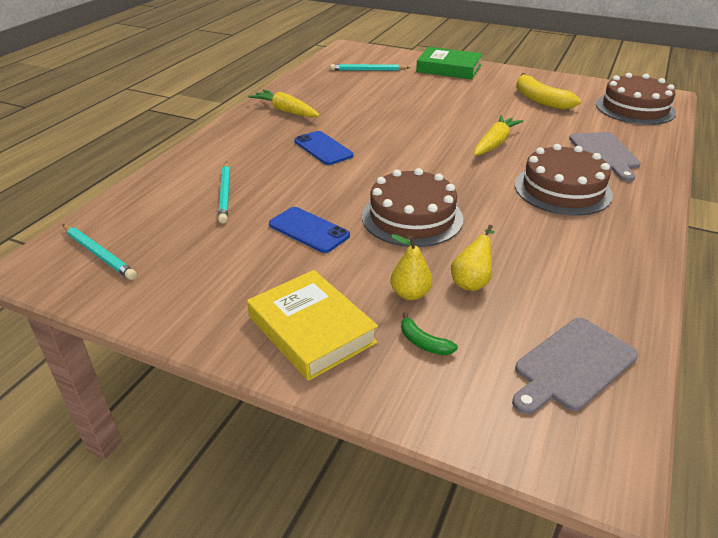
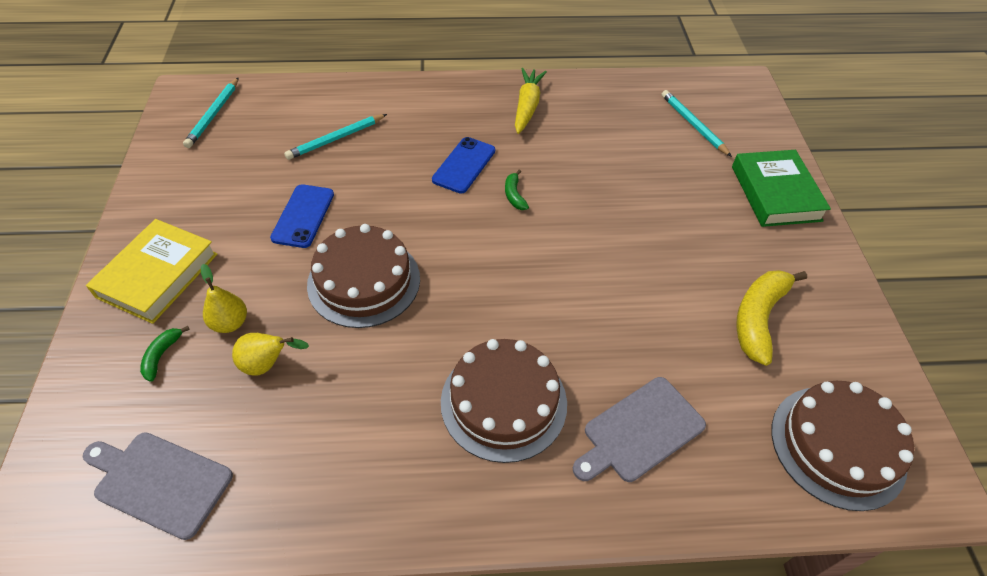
camera: 60 degrees right, 15 degrees up
(375, 139) = (514, 195): none -> green banana
(494, 143) = (582, 303): yellow carrot -> none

> **What is expected**: Output exactly the lines from the one holding "(375, 139) = (514, 195): none -> green banana" to the end of the material above, with both ends included.

> **Exercise answer**:
(375, 139) = (514, 195): none -> green banana
(494, 143) = (582, 303): yellow carrot -> none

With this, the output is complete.